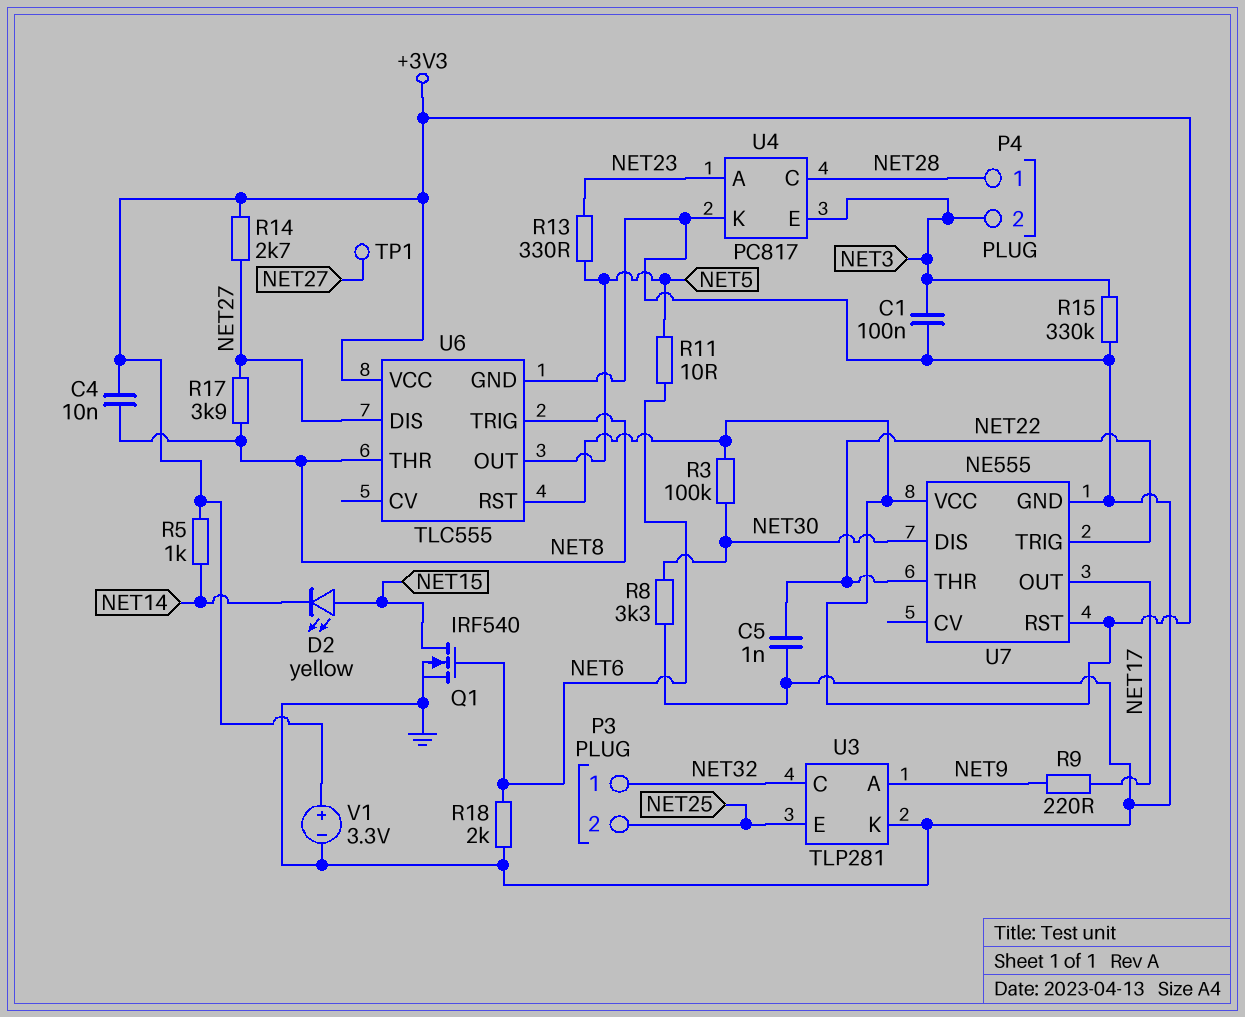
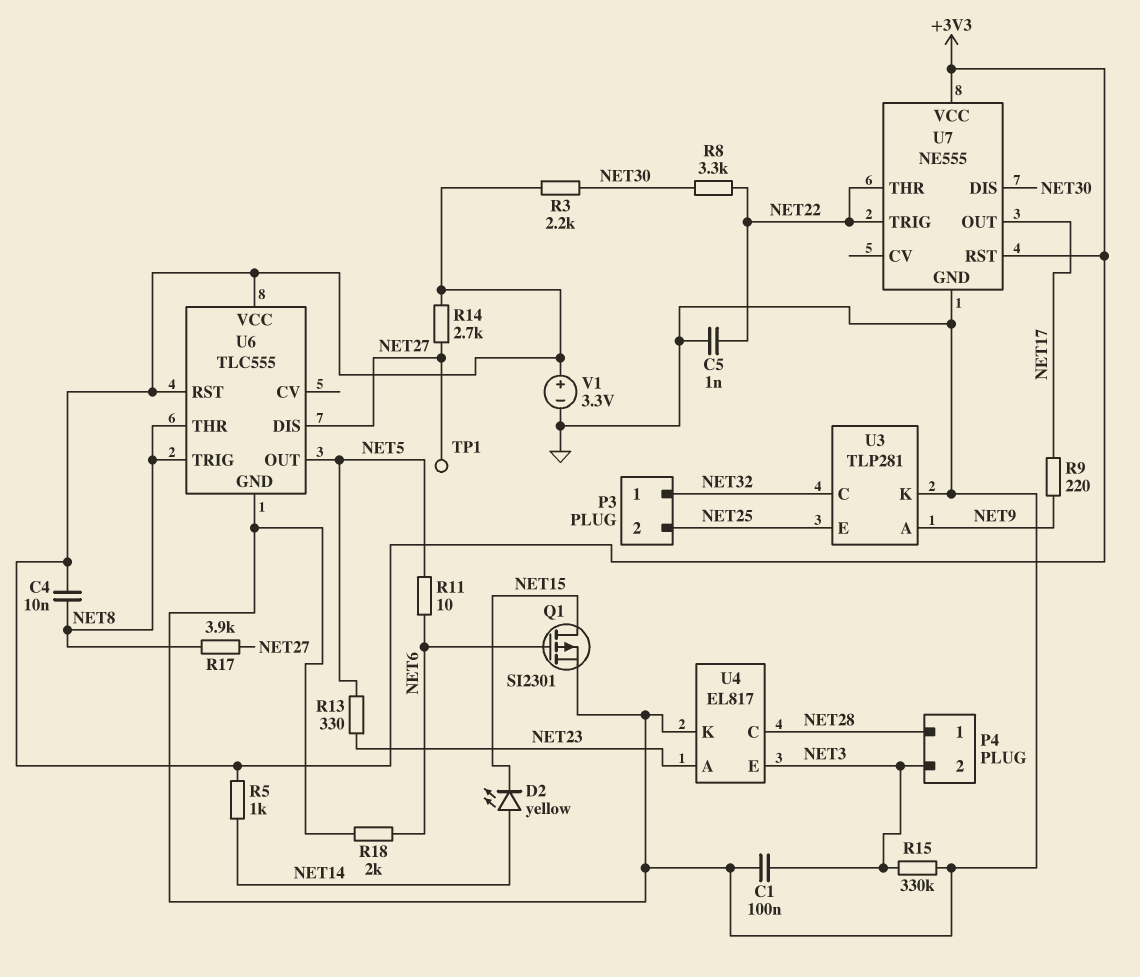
D2: LED yellow (A NET15, K NET14) -> LED yellow (A NET14, K NET15)
Q1: NMOS IRF540 (G NET6, D NET15, S GND) -> PMOS SI2301 (G NET6, D NET15, S GND)
R3: 100k (+3V3, NET30) -> 2.2k (+3V3, NET30)
R8: 3.3k (GND, NET30) -> 3.3k (NET22, NET30)
U4: PC817 -> EL817

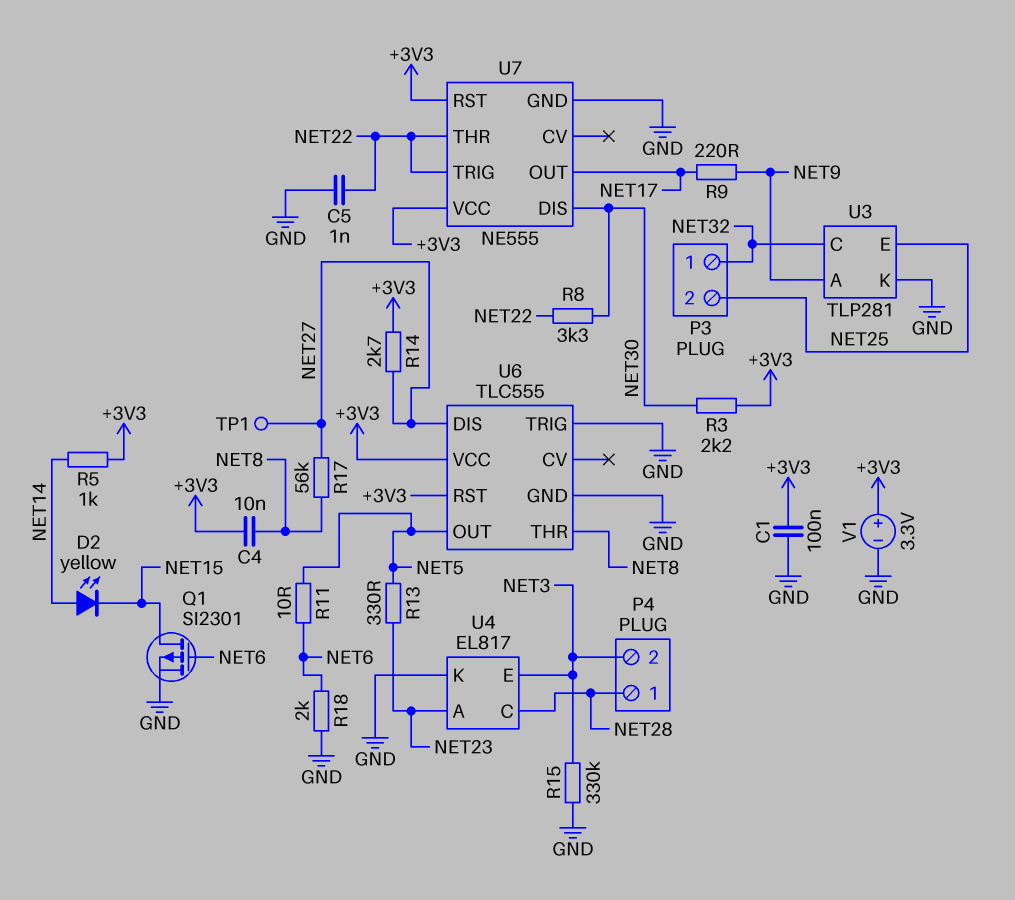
C1: 100nF (GND, NET3) -> 100nF (+3V3, GND)
R17: 3.9k (NET8, NET27) -> 56k (NET8, NET27)
U6 pin TRIG: NET8 -> GND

______

§ Exercise objective
Please reproduce the entries from above exactly; images are not part of the copy.

§ Written solution
D2: LED yellow (A NET15, K NET14) -> LED yellow (A NET14, K NET15)
Q1: NMOS IRF540 (G NET6, D NET15, S GND) -> PMOS SI2301 (G NET6, D NET15, S GND)
R3: 100k (+3V3, NET30) -> 2.2k (+3V3, NET30)
R8: 3.3k (GND, NET30) -> 3.3k (NET22, NET30)
U4: PC817 -> EL817

C1: 100nF (GND, NET3) -> 100nF (+3V3, GND)
R17: 3.9k (NET8, NET27) -> 56k (NET8, NET27)
U6 pin TRIG: NET8 -> GND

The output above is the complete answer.